Records contained in a dataset
^^^^^^^^^^^^^^^^
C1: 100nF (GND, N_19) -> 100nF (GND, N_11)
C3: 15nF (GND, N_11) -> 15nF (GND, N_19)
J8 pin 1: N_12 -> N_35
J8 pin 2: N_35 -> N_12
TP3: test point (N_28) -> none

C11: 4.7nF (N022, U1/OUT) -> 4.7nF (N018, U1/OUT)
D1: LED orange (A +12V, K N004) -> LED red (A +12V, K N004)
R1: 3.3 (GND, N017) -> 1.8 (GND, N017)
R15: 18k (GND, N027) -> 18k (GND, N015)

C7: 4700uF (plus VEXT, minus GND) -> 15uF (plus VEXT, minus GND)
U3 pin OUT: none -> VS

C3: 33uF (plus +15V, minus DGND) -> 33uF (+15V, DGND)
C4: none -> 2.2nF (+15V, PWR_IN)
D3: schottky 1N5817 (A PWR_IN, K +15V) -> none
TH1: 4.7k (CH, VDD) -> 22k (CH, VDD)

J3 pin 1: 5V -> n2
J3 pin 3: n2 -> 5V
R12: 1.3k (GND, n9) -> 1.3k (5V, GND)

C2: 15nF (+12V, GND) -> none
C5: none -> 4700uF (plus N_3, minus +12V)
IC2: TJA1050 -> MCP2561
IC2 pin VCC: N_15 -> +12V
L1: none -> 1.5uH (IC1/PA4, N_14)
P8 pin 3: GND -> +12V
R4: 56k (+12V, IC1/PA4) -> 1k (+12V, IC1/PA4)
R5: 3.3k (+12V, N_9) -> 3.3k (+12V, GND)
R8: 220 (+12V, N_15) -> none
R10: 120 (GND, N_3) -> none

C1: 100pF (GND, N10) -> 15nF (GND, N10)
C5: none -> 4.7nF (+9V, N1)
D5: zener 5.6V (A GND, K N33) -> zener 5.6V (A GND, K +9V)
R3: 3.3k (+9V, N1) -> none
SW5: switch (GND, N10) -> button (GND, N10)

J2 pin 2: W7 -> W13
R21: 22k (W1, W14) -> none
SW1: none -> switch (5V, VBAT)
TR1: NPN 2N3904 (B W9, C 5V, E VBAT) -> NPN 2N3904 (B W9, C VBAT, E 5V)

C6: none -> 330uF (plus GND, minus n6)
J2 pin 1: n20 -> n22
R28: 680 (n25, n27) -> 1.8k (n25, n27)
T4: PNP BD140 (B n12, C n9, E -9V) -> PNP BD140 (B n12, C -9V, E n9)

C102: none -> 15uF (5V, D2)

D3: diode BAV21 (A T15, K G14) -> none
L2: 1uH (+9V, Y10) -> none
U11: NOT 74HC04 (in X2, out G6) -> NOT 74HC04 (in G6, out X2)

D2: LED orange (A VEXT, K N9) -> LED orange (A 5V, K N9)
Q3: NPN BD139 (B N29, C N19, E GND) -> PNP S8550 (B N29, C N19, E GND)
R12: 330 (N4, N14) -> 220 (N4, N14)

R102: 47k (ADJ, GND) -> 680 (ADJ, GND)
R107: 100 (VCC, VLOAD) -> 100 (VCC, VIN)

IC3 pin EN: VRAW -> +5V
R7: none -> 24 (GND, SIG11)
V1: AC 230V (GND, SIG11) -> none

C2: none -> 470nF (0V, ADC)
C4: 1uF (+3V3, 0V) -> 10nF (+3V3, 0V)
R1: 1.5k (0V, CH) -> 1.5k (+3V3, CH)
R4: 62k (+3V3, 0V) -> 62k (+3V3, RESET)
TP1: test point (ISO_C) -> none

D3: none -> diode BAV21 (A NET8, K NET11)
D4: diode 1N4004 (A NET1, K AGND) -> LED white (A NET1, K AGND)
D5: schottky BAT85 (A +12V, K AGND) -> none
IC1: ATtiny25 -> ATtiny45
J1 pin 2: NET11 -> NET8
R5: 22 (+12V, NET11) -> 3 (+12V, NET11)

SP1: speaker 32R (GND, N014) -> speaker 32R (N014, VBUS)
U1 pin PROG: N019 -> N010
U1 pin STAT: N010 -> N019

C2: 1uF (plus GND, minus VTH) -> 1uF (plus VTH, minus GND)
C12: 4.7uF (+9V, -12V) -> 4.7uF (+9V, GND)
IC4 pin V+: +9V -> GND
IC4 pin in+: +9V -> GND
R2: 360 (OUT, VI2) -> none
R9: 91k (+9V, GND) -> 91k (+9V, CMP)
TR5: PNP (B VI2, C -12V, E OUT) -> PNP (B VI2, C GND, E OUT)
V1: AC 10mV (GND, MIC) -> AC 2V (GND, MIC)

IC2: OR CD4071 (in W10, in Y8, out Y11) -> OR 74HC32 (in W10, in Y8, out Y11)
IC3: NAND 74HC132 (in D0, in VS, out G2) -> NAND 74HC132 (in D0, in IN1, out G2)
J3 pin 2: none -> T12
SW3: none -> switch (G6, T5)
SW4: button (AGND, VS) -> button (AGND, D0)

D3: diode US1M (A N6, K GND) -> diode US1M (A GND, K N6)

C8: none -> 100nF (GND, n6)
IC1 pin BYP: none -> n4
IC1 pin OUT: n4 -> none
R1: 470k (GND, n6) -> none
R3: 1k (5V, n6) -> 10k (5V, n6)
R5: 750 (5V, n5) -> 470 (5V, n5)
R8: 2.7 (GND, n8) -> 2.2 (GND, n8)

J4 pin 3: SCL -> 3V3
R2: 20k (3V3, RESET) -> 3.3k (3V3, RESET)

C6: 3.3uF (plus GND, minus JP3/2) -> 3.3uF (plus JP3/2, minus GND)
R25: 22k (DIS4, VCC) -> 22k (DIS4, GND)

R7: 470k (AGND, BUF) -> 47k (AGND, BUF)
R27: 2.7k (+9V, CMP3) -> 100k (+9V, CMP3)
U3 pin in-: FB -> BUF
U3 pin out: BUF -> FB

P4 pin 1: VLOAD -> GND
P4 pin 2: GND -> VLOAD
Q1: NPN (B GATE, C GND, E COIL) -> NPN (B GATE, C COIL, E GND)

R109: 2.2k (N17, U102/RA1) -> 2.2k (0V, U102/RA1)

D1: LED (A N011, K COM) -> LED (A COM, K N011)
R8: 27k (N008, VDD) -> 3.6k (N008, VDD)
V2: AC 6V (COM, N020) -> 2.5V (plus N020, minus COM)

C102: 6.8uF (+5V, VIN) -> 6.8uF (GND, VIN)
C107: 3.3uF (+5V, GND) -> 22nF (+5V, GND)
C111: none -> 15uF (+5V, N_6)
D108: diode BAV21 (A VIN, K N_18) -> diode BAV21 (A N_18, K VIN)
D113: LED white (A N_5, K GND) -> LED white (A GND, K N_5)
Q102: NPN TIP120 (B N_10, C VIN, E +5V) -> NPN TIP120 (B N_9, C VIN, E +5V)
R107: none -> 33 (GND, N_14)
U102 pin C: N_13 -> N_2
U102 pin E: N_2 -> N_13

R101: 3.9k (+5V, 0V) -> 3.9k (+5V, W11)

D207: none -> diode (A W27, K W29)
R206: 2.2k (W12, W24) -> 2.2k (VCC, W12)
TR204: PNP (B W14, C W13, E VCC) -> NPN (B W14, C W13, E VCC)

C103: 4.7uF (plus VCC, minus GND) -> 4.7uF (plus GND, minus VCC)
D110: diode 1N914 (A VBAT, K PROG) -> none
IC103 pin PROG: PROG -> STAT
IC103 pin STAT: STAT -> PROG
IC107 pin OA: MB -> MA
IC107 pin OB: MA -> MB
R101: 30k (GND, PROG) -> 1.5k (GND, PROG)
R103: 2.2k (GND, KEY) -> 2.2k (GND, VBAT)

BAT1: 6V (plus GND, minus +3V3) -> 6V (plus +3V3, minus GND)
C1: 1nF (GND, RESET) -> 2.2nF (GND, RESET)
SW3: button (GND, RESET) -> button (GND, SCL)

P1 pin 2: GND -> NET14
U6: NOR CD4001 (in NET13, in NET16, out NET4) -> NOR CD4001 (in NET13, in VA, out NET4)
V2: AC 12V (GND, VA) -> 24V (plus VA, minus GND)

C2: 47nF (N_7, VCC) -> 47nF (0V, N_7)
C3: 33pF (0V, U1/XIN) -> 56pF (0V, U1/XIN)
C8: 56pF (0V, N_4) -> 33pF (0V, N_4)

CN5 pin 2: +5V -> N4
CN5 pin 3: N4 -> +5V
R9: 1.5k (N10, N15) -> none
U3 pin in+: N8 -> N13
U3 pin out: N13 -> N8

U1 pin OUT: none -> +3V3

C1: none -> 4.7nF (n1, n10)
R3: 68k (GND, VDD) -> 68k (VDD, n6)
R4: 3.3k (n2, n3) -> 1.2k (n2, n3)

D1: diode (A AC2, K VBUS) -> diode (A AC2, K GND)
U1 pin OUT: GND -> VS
^^^^^^^^^^^^^^^^
_Goal of the exercise_:
For this exercise, please output exactly the lines above starting at the line with "R21: 22k (W1, W14) -> none" and ending at the line with "R3: 1k (5V, n6) -> 10k (5V, n6)", ends included.

_Answer below_:
R21: 22k (W1, W14) -> none
SW1: none -> switch (5V, VBAT)
TR1: NPN 2N3904 (B W9, C 5V, E VBAT) -> NPN 2N3904 (B W9, C VBAT, E 5V)

C6: none -> 330uF (plus GND, minus n6)
J2 pin 1: n20 -> n22
R28: 680 (n25, n27) -> 1.8k (n25, n27)
T4: PNP BD140 (B n12, C n9, E -9V) -> PNP BD140 (B n12, C -9V, E n9)

C102: none -> 15uF (5V, D2)

D3: diode BAV21 (A T15, K G14) -> none
L2: 1uH (+9V, Y10) -> none
U11: NOT 74HC04 (in X2, out G6) -> NOT 74HC04 (in G6, out X2)

D2: LED orange (A VEXT, K N9) -> LED orange (A 5V, K N9)
Q3: NPN BD139 (B N29, C N19, E GND) -> PNP S8550 (B N29, C N19, E GND)
R12: 330 (N4, N14) -> 220 (N4, N14)

R102: 47k (ADJ, GND) -> 680 (ADJ, GND)
R107: 100 (VCC, VLOAD) -> 100 (VCC, VIN)

IC3 pin EN: VRAW -> +5V
R7: none -> 24 (GND, SIG11)
V1: AC 230V (GND, SIG11) -> none

C2: none -> 470nF (0V, ADC)
C4: 1uF (+3V3, 0V) -> 10nF (+3V3, 0V)
R1: 1.5k (0V, CH) -> 1.5k (+3V3, CH)
R4: 62k (+3V3, 0V) -> 62k (+3V3, RESET)
TP1: test point (ISO_C) -> none

D3: none -> diode BAV21 (A NET8, K NET11)
D4: diode 1N4004 (A NET1, K AGND) -> LED white (A NET1, K AGND)
D5: schottky BAT85 (A +12V, K AGND) -> none
IC1: ATtiny25 -> ATtiny45
J1 pin 2: NET11 -> NET8
R5: 22 (+12V, NET11) -> 3 (+12V, NET11)

SP1: speaker 32R (GND, N014) -> speaker 32R (N014, VBUS)
U1 pin PROG: N019 -> N010
U1 pin STAT: N010 -> N019

C2: 1uF (plus GND, minus VTH) -> 1uF (plus VTH, minus GND)
C12: 4.7uF (+9V, -12V) -> 4.7uF (+9V, GND)
IC4 pin V+: +9V -> GND
IC4 pin in+: +9V -> GND
R2: 360 (OUT, VI2) -> none
R9: 91k (+9V, GND) -> 91k (+9V, CMP)
TR5: PNP (B VI2, C -12V, E OUT) -> PNP (B VI2, C GND, E OUT)
V1: AC 10mV (GND, MIC) -> AC 2V (GND, MIC)

IC2: OR CD4071 (in W10, in Y8, out Y11) -> OR 74HC32 (in W10, in Y8, out Y11)
IC3: NAND 74HC132 (in D0, in VS, out G2) -> NAND 74HC132 (in D0, in IN1, out G2)
J3 pin 2: none -> T12
SW3: none -> switch (G6, T5)
SW4: button (AGND, VS) -> button (AGND, D0)

D3: diode US1M (A N6, K GND) -> diode US1M (A GND, K N6)

C8: none -> 100nF (GND, n6)
IC1 pin BYP: none -> n4
IC1 pin OUT: n4 -> none
R1: 470k (GND, n6) -> none
R3: 1k (5V, n6) -> 10k (5V, n6)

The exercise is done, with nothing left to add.